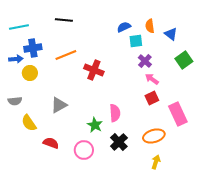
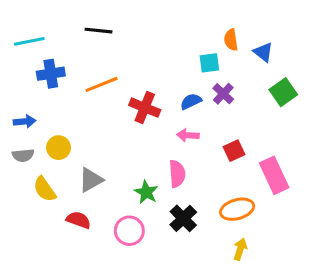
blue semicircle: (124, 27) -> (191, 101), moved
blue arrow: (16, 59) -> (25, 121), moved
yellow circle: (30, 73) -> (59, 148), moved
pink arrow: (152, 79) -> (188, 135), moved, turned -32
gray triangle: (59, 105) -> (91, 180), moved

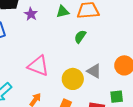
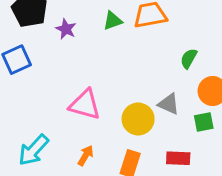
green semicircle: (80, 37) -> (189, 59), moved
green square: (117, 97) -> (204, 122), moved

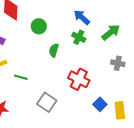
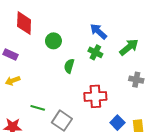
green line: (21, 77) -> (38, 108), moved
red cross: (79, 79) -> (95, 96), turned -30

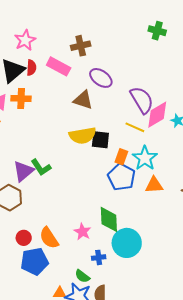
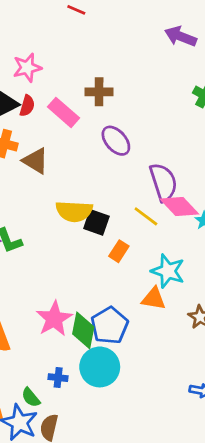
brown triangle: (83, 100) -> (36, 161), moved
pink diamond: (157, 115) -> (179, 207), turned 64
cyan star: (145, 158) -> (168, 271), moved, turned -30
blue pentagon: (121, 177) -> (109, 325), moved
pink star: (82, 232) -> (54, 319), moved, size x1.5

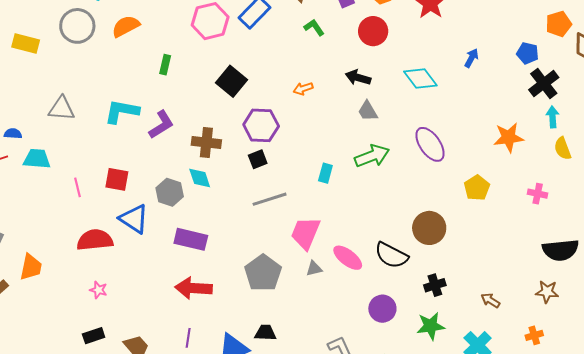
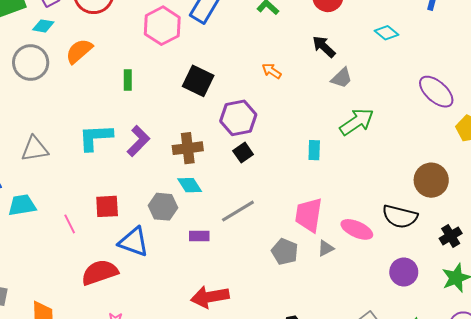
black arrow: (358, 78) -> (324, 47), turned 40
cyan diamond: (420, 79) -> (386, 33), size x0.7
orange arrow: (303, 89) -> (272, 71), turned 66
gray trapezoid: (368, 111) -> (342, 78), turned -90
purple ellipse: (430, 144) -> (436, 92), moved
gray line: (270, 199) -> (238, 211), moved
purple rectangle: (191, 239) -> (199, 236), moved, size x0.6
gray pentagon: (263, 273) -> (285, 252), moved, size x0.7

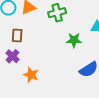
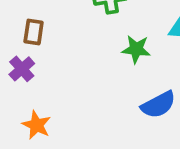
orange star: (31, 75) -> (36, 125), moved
# # #
* **TRY IT**:
Would you copy the lines from the one holding "orange arrow: (303, 89)" down to the last line of the material, both included, exactly and with nothing added, skipping the pictures?

* **OUTPUT OF THE TASK**:
orange arrow: (303, 89) -> (272, 71), turned 66
gray trapezoid: (368, 111) -> (342, 78), turned -90
purple ellipse: (430, 144) -> (436, 92), moved
gray line: (270, 199) -> (238, 211), moved
purple rectangle: (191, 239) -> (199, 236), moved, size x0.6
gray pentagon: (263, 273) -> (285, 252), moved, size x0.7

orange star: (31, 75) -> (36, 125), moved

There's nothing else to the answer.